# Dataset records
# # # # # # #
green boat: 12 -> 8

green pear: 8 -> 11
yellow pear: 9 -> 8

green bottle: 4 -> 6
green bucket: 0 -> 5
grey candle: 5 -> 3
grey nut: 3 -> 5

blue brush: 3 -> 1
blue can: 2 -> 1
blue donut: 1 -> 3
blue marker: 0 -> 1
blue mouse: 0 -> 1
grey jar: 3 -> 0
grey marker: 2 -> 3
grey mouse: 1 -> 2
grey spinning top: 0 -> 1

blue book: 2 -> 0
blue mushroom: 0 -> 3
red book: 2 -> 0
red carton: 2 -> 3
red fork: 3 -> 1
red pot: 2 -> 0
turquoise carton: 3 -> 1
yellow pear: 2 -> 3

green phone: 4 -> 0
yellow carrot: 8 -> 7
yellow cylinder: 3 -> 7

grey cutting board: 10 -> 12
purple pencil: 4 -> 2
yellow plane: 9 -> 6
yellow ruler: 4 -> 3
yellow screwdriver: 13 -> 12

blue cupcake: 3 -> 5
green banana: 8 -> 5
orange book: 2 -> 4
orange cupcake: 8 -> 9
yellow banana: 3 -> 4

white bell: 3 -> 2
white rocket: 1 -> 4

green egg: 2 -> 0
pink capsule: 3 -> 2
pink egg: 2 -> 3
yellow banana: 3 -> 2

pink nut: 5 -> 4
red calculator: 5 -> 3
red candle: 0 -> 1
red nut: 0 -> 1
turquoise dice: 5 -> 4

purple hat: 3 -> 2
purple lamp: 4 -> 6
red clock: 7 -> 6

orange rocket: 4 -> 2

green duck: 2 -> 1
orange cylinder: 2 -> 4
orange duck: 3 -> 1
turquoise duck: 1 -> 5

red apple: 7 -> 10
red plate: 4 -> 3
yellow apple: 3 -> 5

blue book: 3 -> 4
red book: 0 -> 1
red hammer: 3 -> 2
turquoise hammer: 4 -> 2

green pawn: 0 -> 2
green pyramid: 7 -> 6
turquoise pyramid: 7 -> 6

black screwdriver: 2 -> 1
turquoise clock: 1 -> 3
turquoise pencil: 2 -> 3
# # # # # # #
# Work request
The records above are to be repeated exactly, in their entirety.

# Solved exercise
green boat: 12 -> 8

green pear: 8 -> 11
yellow pear: 9 -> 8

green bottle: 4 -> 6
green bucket: 0 -> 5
grey candle: 5 -> 3
grey nut: 3 -> 5

blue brush: 3 -> 1
blue can: 2 -> 1
blue donut: 1 -> 3
blue marker: 0 -> 1
blue mouse: 0 -> 1
grey jar: 3 -> 0
grey marker: 2 -> 3
grey mouse: 1 -> 2
grey spinning top: 0 -> 1

blue book: 2 -> 0
blue mushroom: 0 -> 3
red book: 2 -> 0
red carton: 2 -> 3
red fork: 3 -> 1
red pot: 2 -> 0
turquoise carton: 3 -> 1
yellow pear: 2 -> 3

green phone: 4 -> 0
yellow carrot: 8 -> 7
yellow cylinder: 3 -> 7

grey cutting board: 10 -> 12
purple pencil: 4 -> 2
yellow plane: 9 -> 6
yellow ruler: 4 -> 3
yellow screwdriver: 13 -> 12

blue cupcake: 3 -> 5
green banana: 8 -> 5
orange book: 2 -> 4
orange cupcake: 8 -> 9
yellow banana: 3 -> 4

white bell: 3 -> 2
white rocket: 1 -> 4

green egg: 2 -> 0
pink capsule: 3 -> 2
pink egg: 2 -> 3
yellow banana: 3 -> 2

pink nut: 5 -> 4
red calculator: 5 -> 3
red candle: 0 -> 1
red nut: 0 -> 1
turquoise dice: 5 -> 4

purple hat: 3 -> 2
purple lamp: 4 -> 6
red clock: 7 -> 6

orange rocket: 4 -> 2

green duck: 2 -> 1
orange cylinder: 2 -> 4
orange duck: 3 -> 1
turquoise duck: 1 -> 5

red apple: 7 -> 10
red plate: 4 -> 3
yellow apple: 3 -> 5

blue book: 3 -> 4
red book: 0 -> 1
red hammer: 3 -> 2
turquoise hammer: 4 -> 2

green pawn: 0 -> 2
green pyramid: 7 -> 6
turquoise pyramid: 7 -> 6

black screwdriver: 2 -> 1
turquoise clock: 1 -> 3
turquoise pencil: 2 -> 3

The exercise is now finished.